EXERCISE DATA>
++++++++++++++++++++

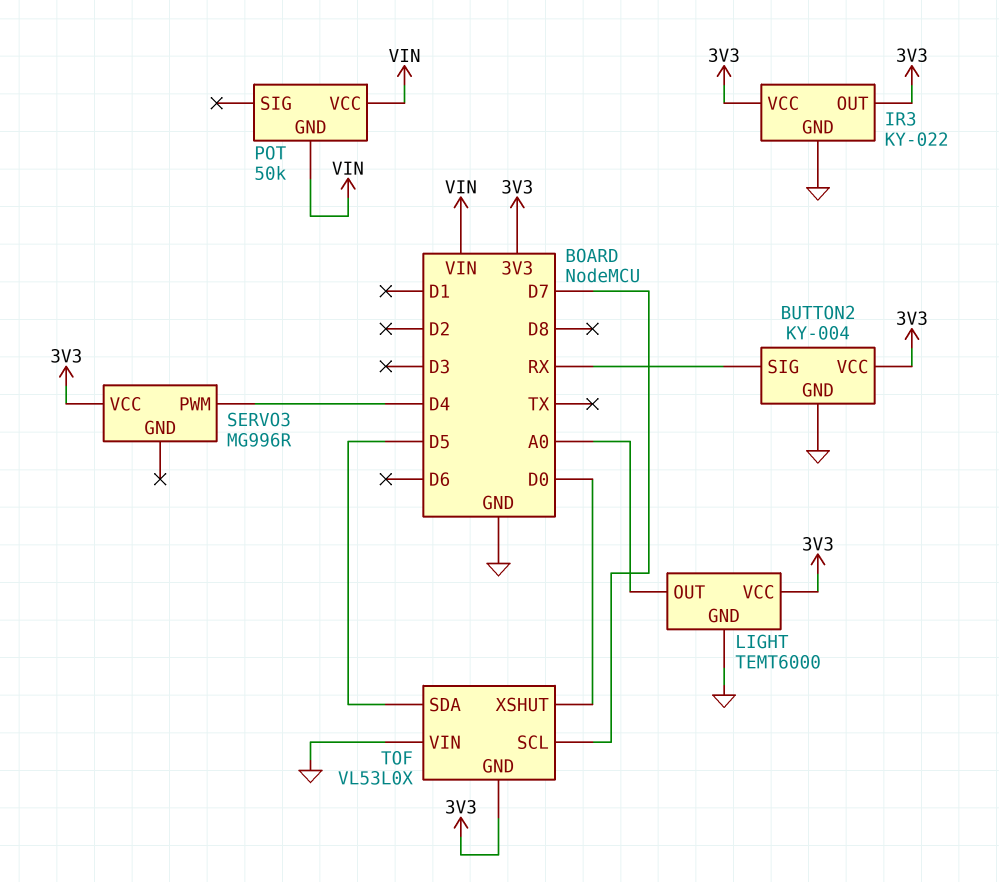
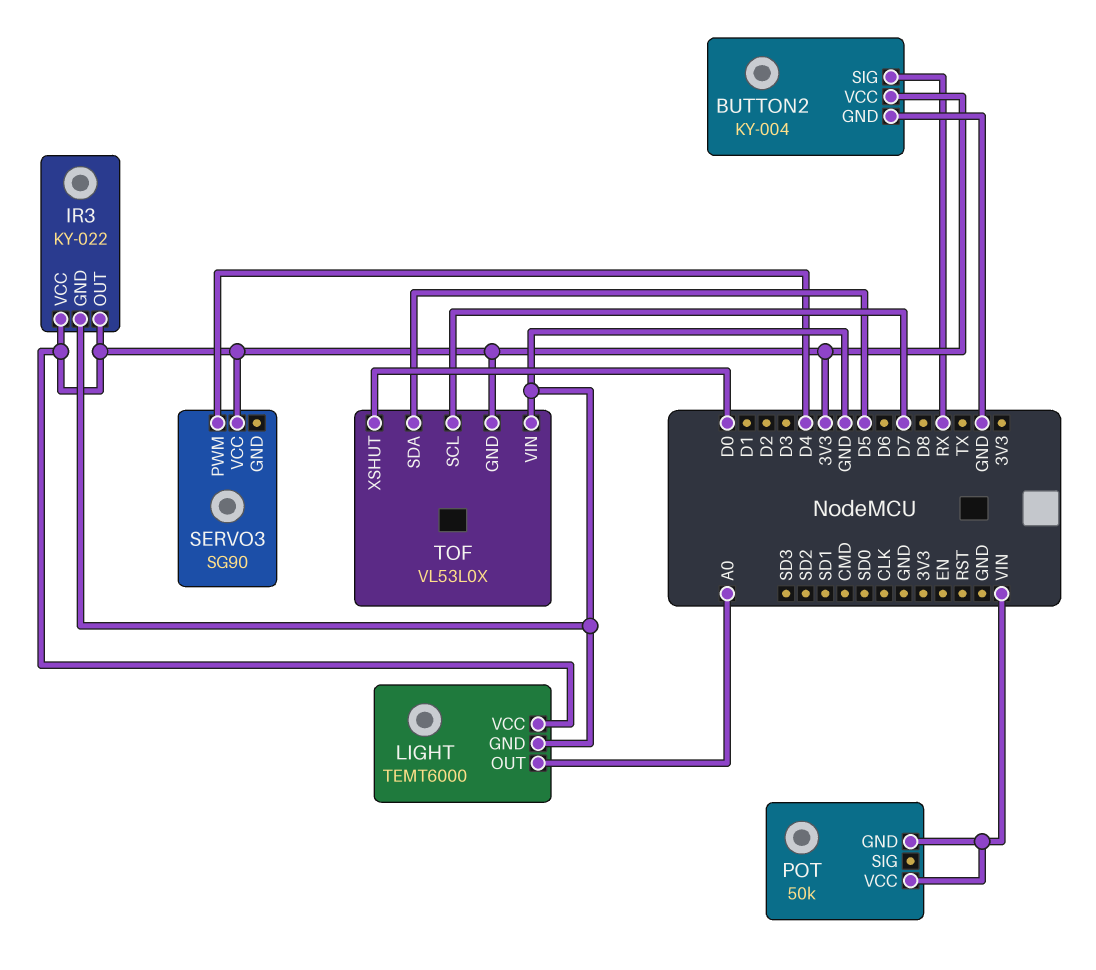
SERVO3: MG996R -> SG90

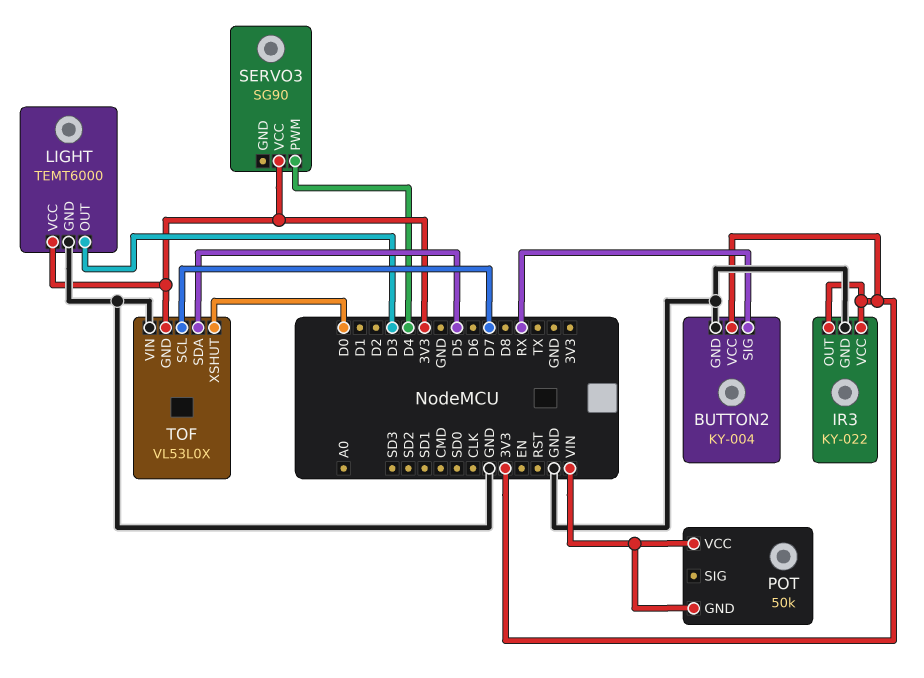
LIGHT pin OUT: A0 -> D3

++++++++++++++++++++

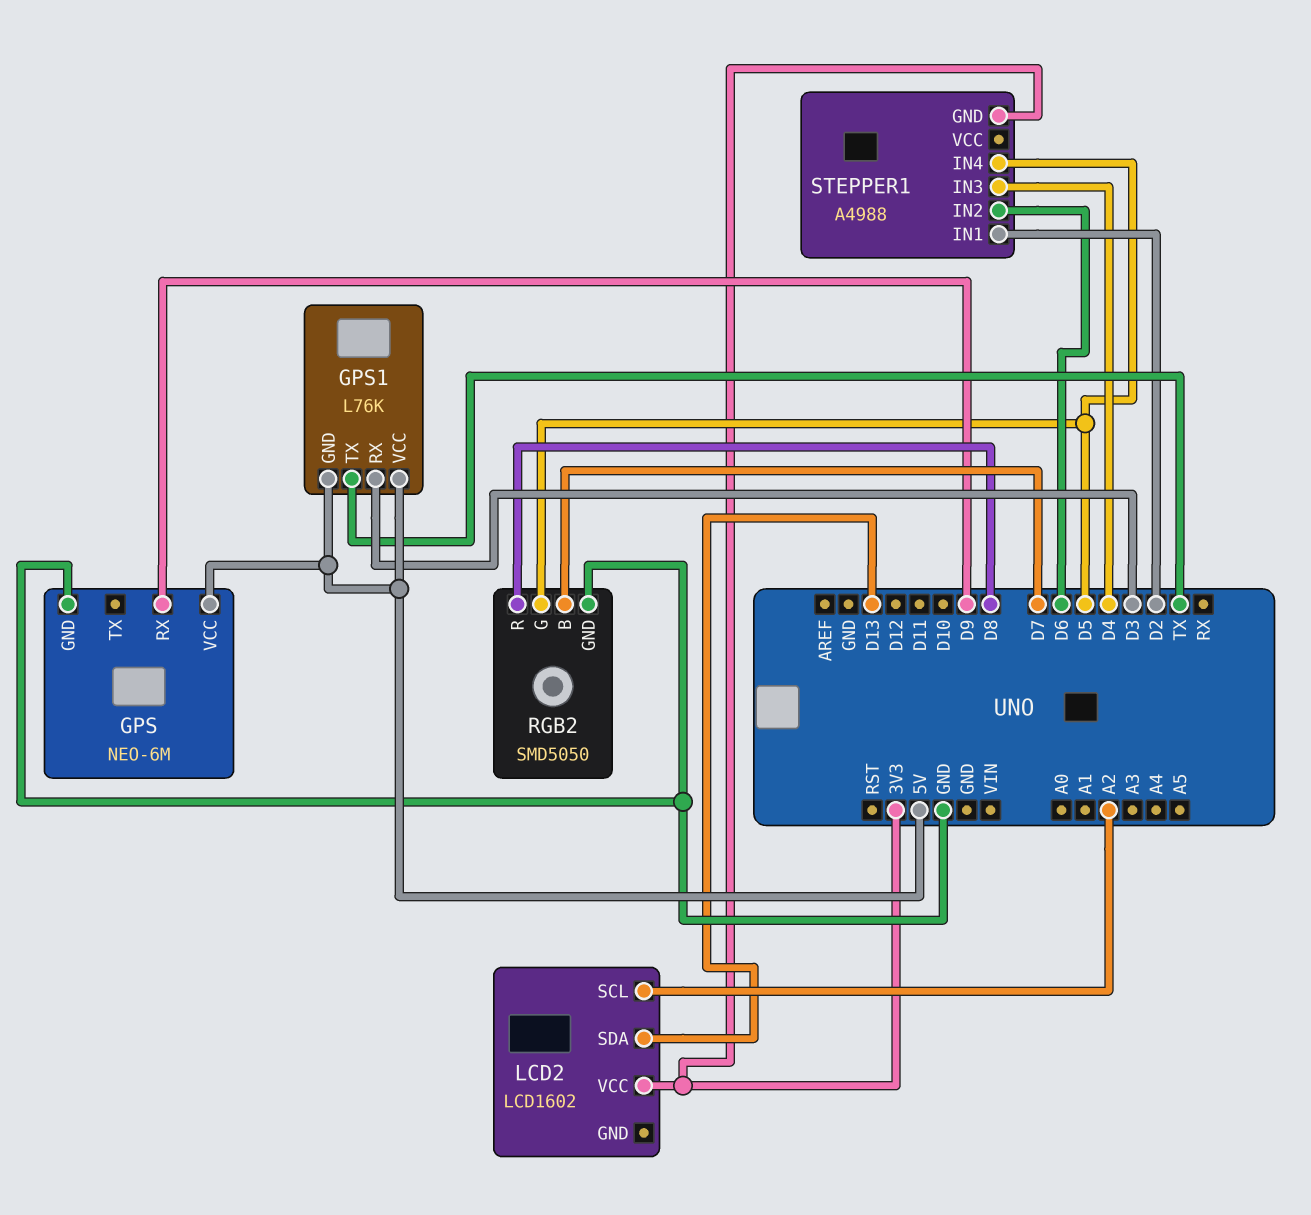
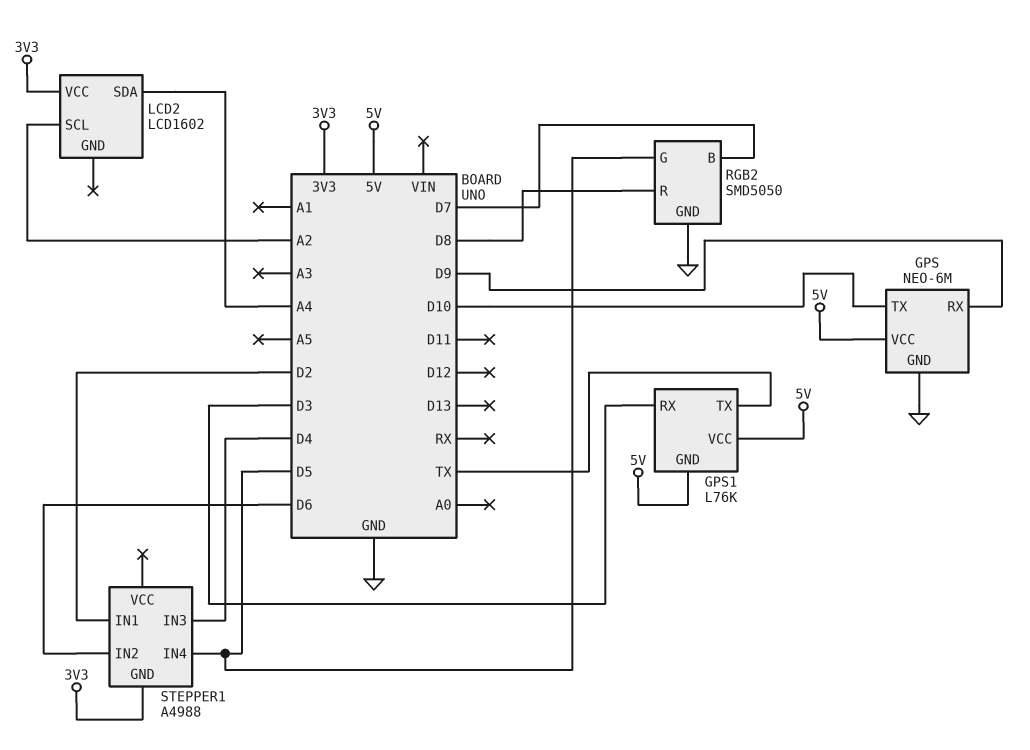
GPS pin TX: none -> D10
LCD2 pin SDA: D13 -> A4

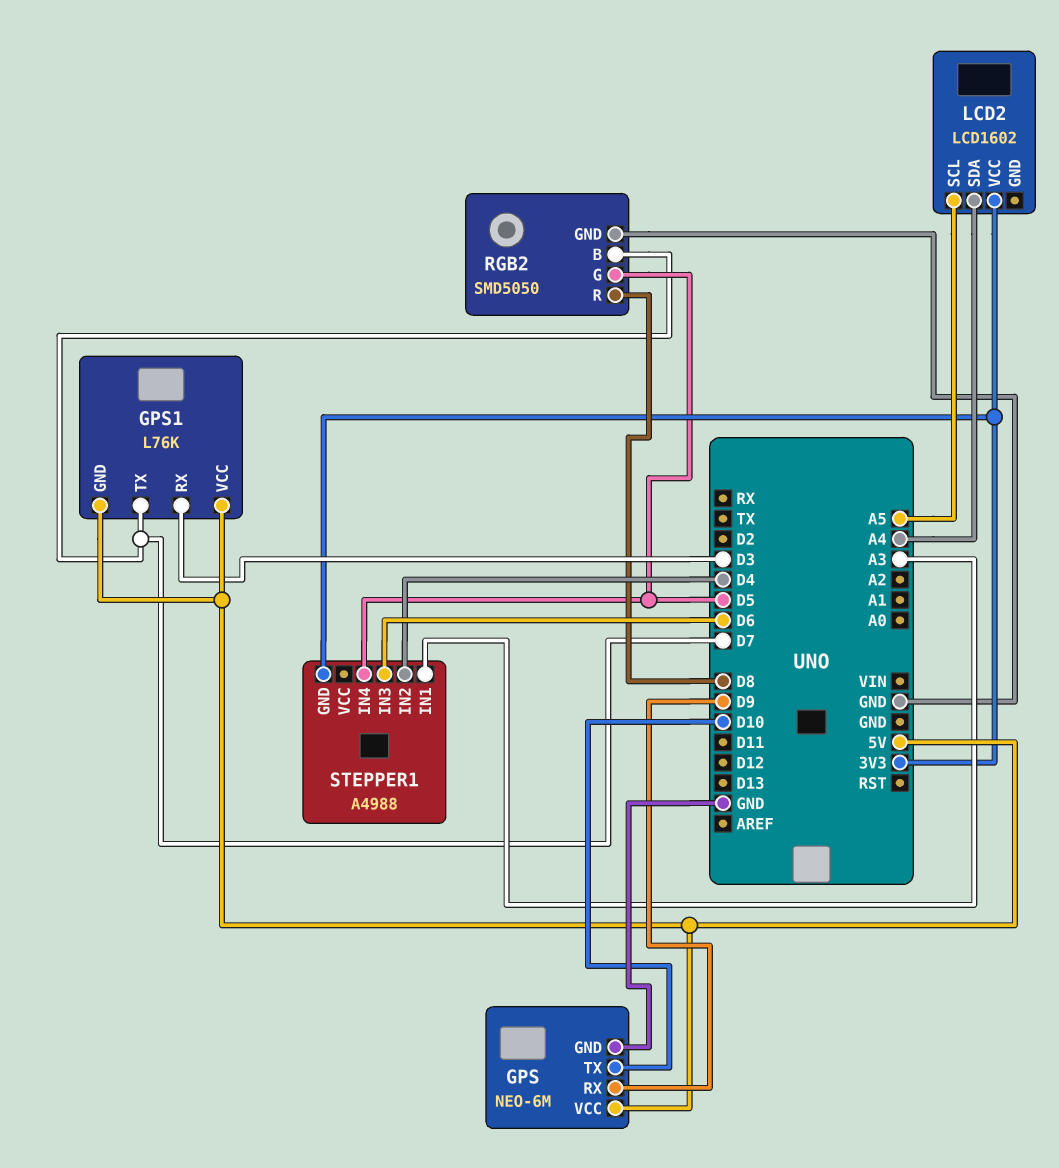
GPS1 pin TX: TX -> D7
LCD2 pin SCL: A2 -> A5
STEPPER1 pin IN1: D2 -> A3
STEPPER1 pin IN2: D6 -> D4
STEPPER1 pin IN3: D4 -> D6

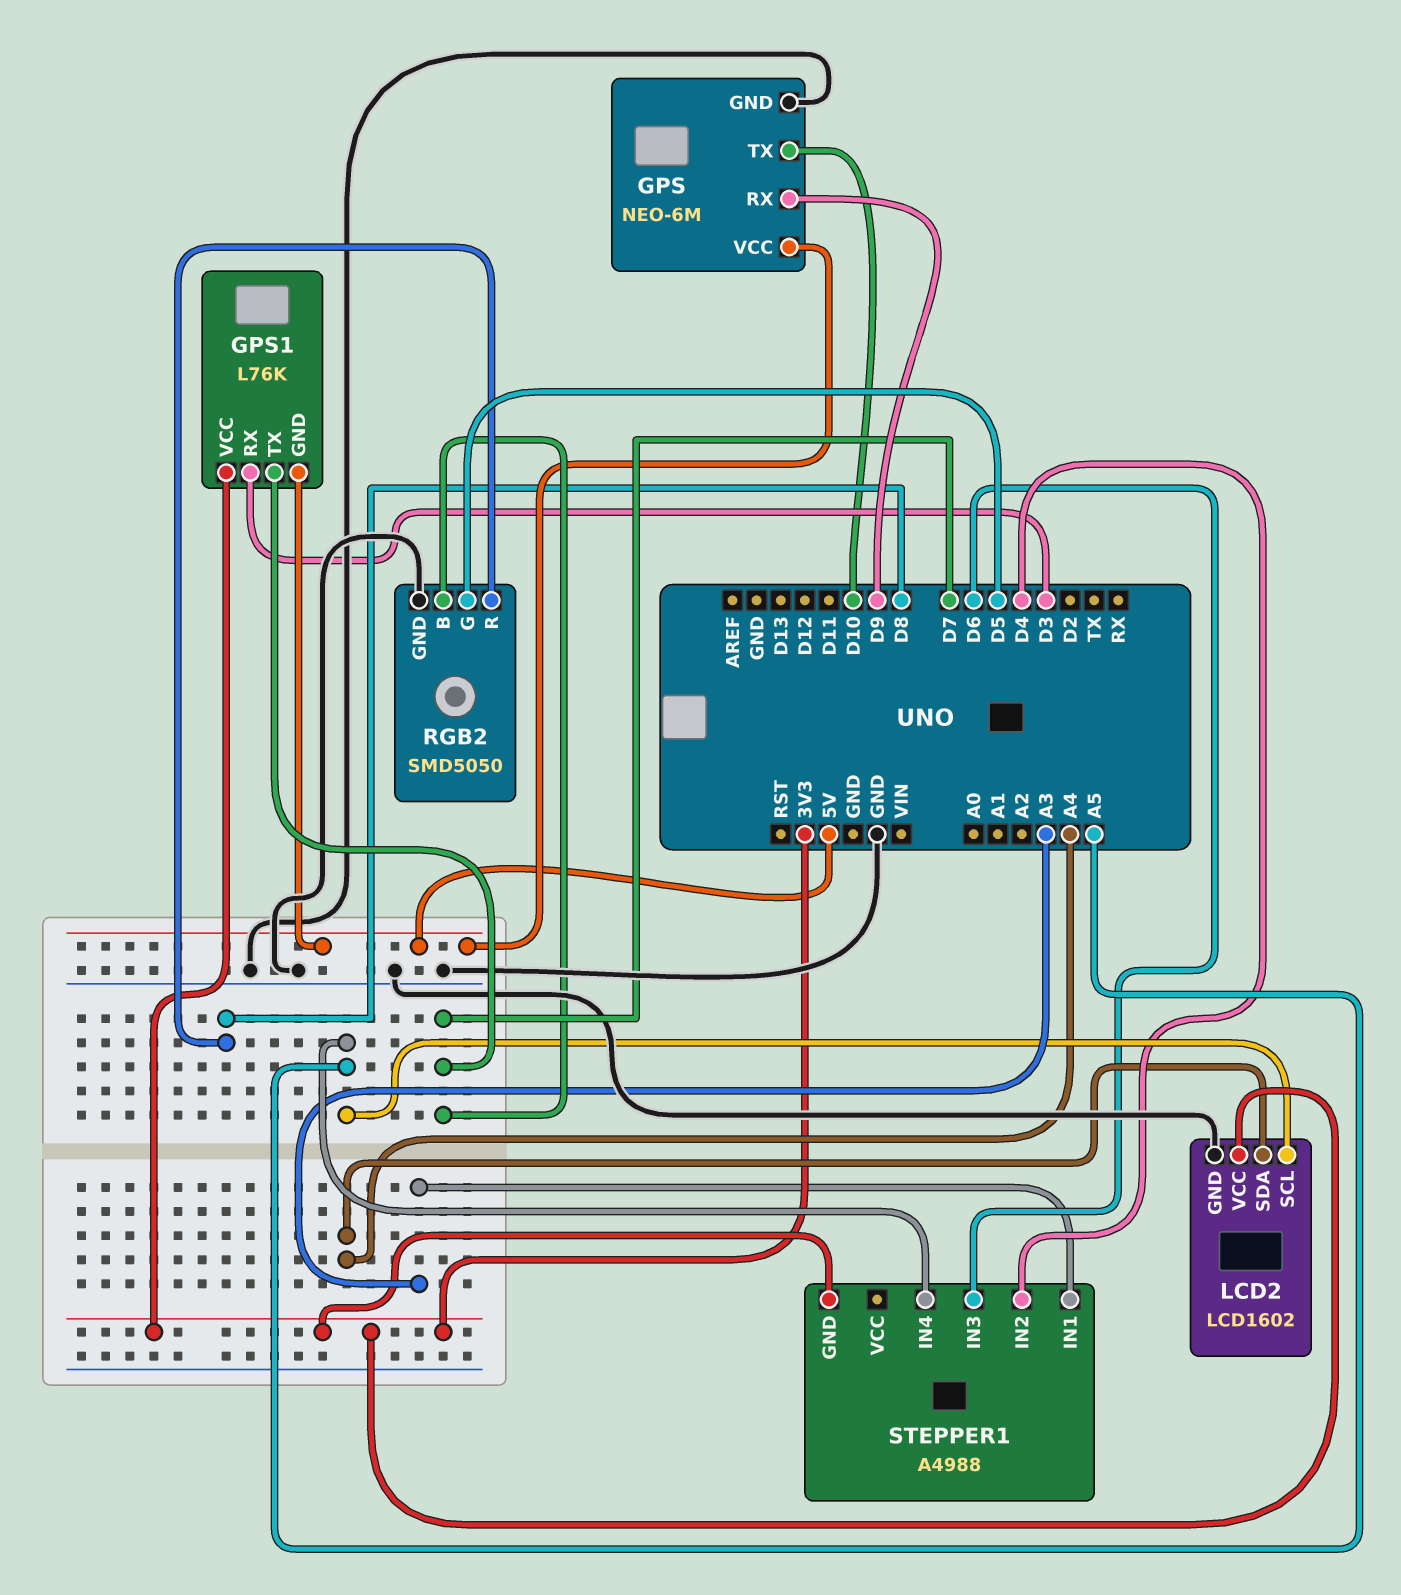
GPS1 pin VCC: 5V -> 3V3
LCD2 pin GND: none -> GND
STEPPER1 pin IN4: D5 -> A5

++++++++++++++++++++

Say how many lines in the records hold the string "none", and say nothing else.

2